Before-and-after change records
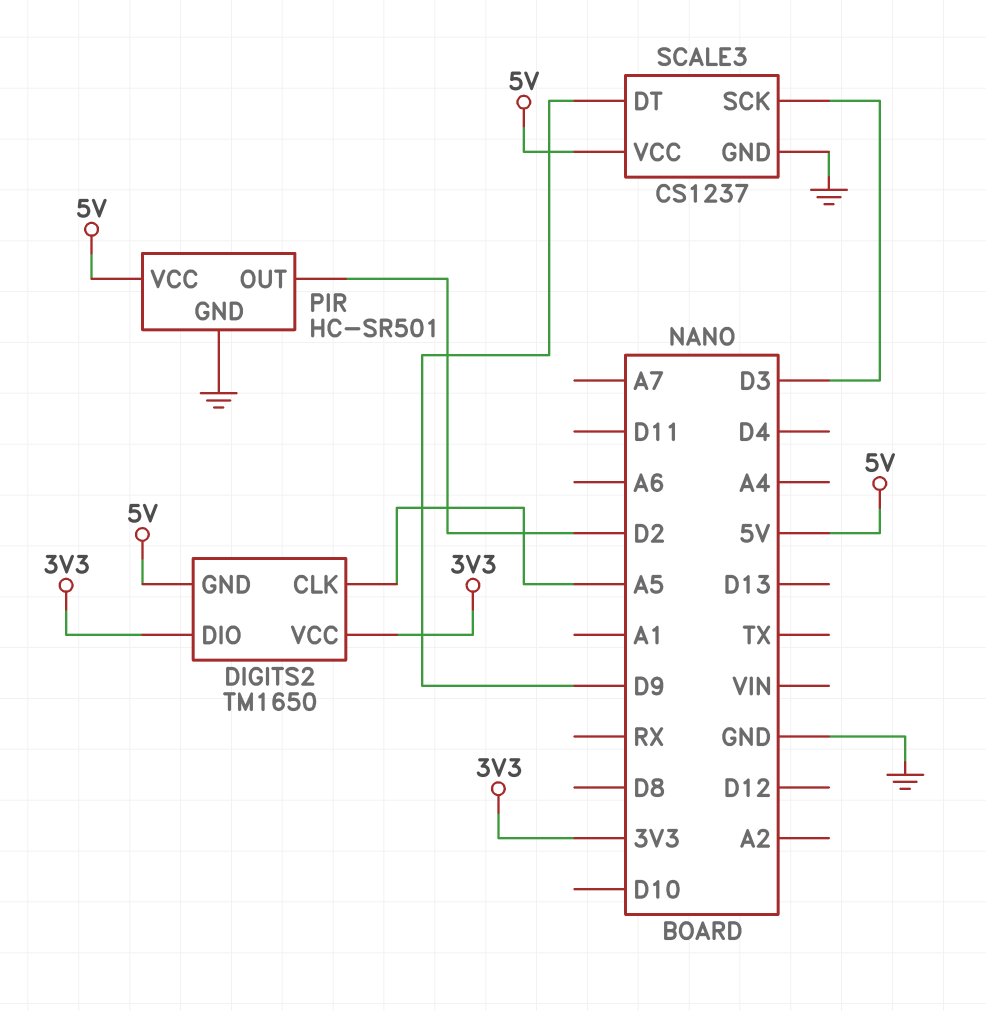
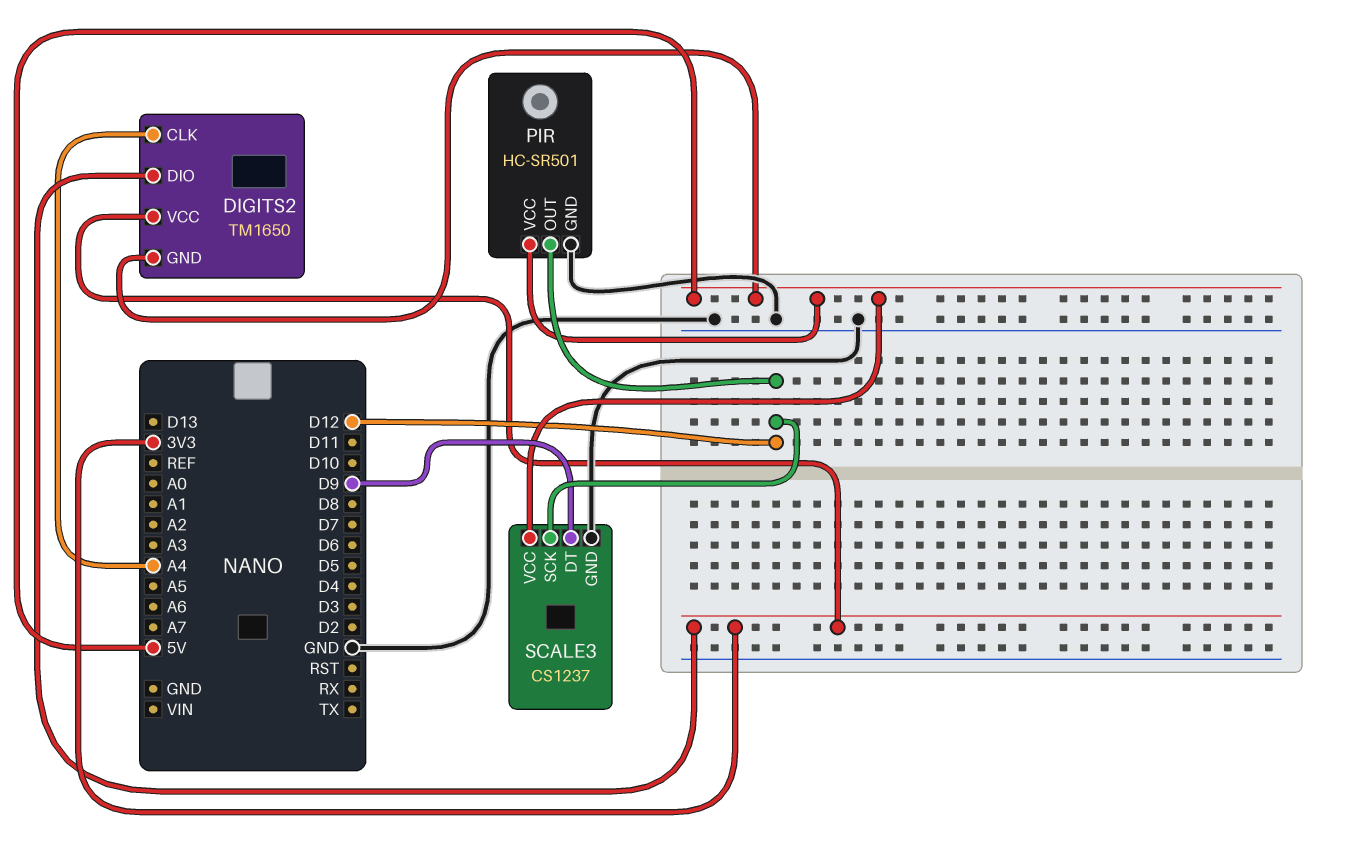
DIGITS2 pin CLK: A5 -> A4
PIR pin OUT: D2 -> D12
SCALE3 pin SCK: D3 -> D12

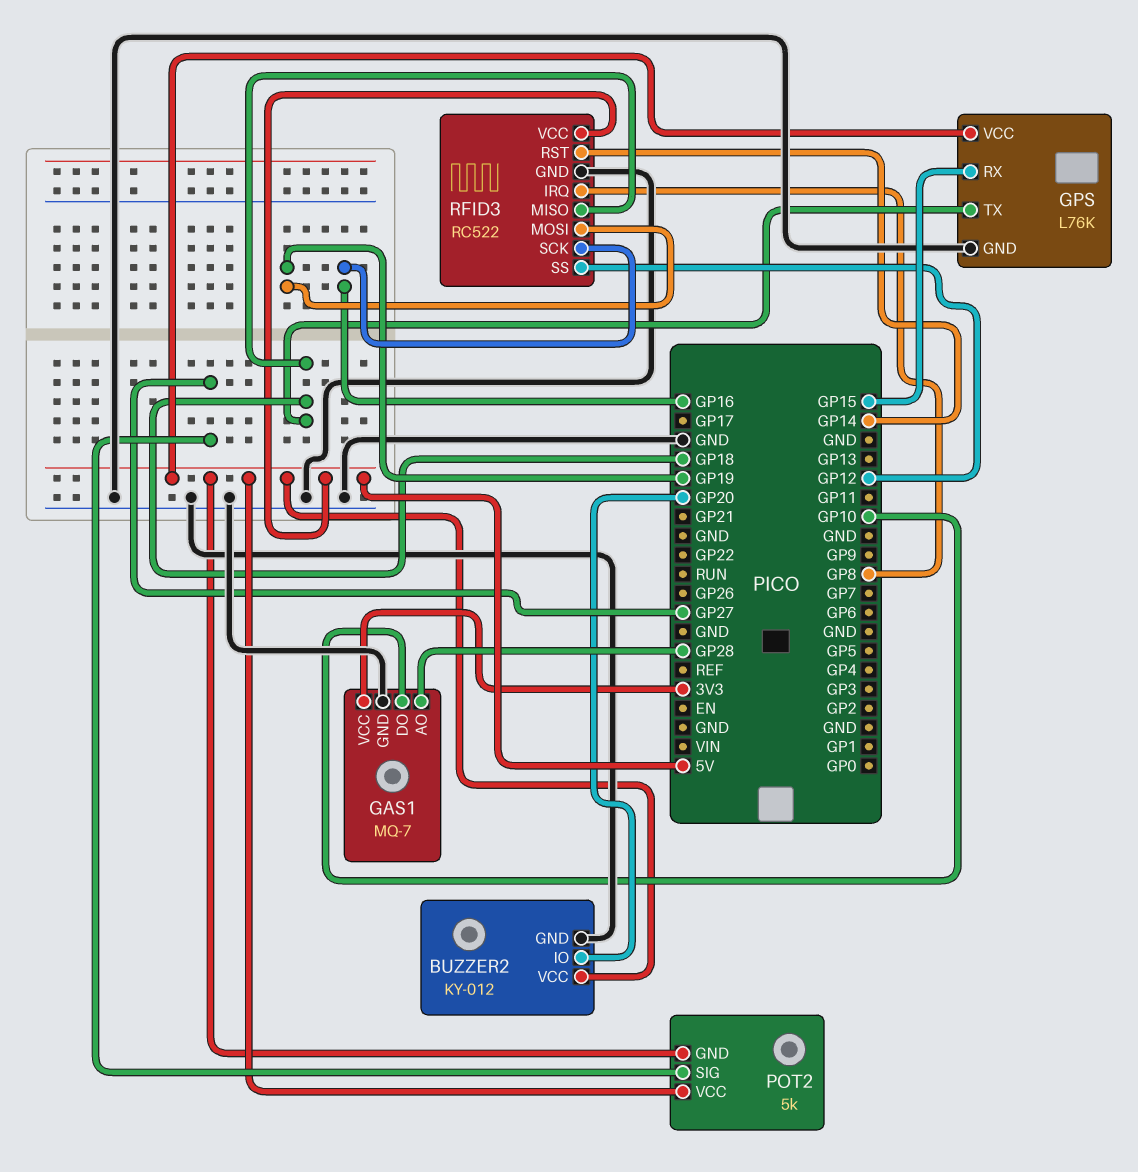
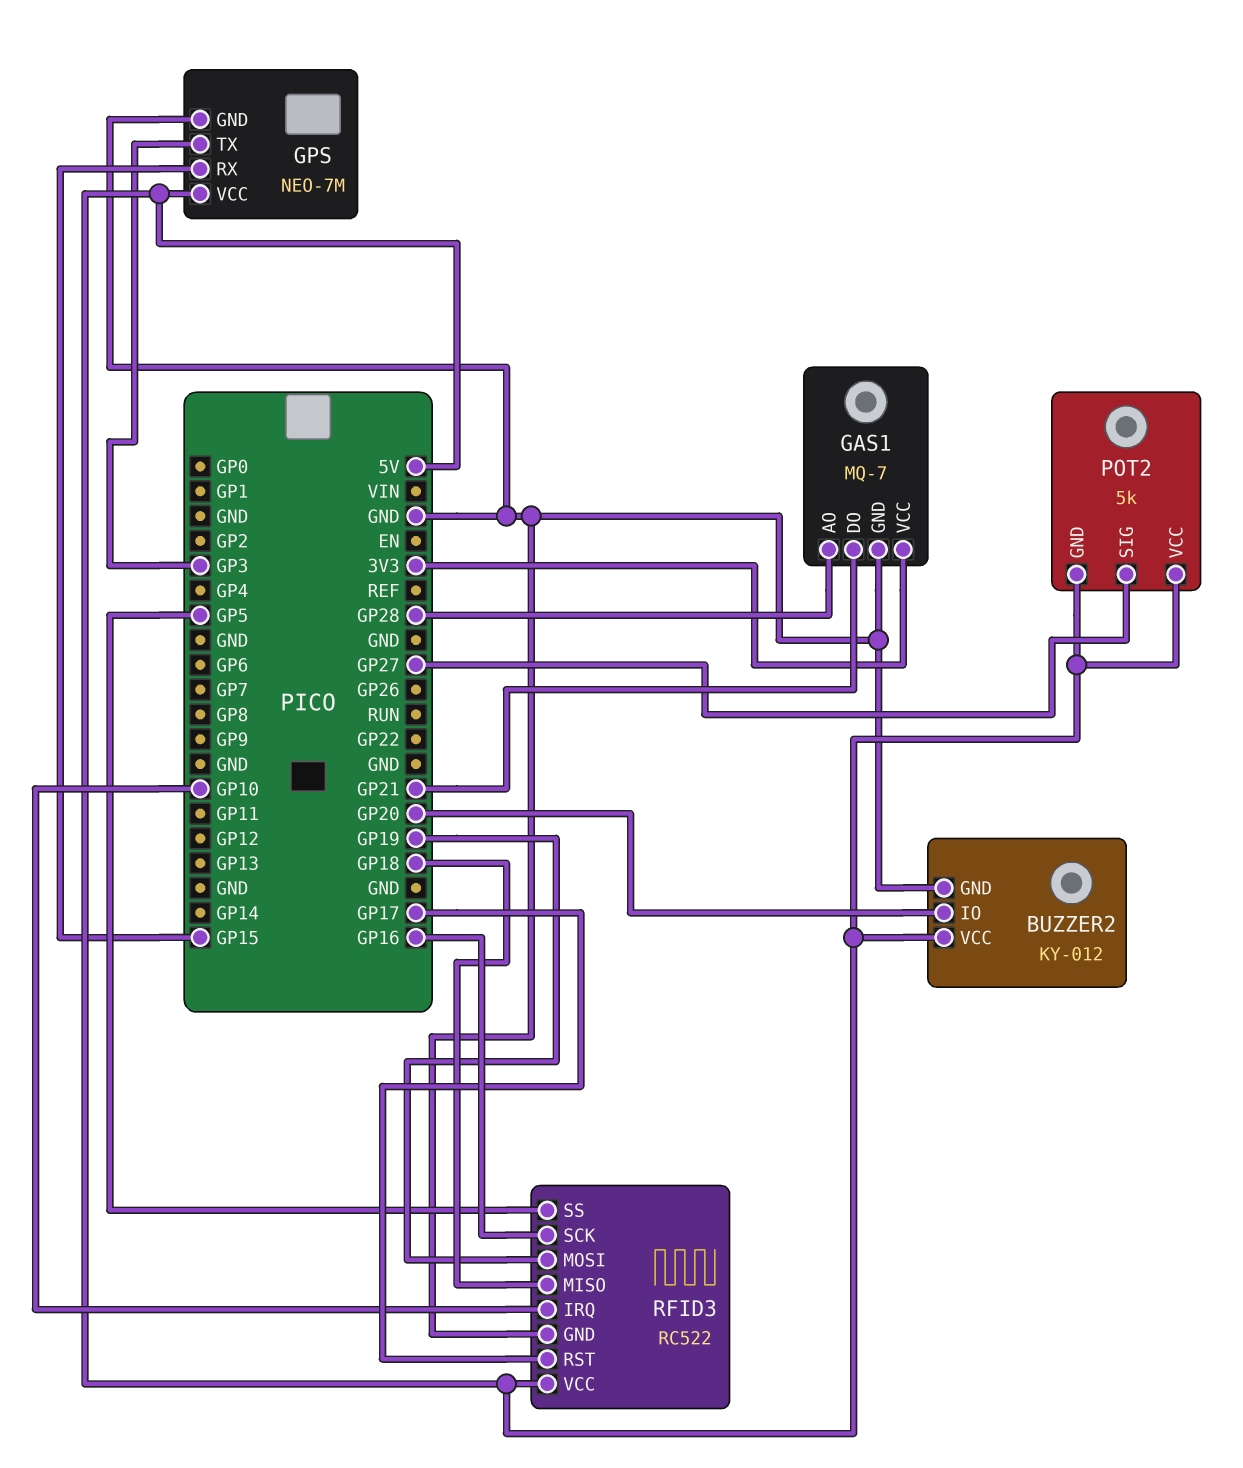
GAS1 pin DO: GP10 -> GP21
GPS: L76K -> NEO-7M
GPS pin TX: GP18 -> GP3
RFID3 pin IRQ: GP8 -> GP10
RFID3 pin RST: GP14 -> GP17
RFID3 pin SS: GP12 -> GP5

▶ [TO DO] Each record has to be set down verbatim, and the pictures must not appear in the copy.

▶ [EXERCISE OUTPUT]
DIGITS2 pin CLK: A5 -> A4
PIR pin OUT: D2 -> D12
SCALE3 pin SCK: D3 -> D12

GAS1 pin DO: GP10 -> GP21
GPS: L76K -> NEO-7M
GPS pin TX: GP18 -> GP3
RFID3 pin IRQ: GP8 -> GP10
RFID3 pin RST: GP14 -> GP17
RFID3 pin SS: GP12 -> GP5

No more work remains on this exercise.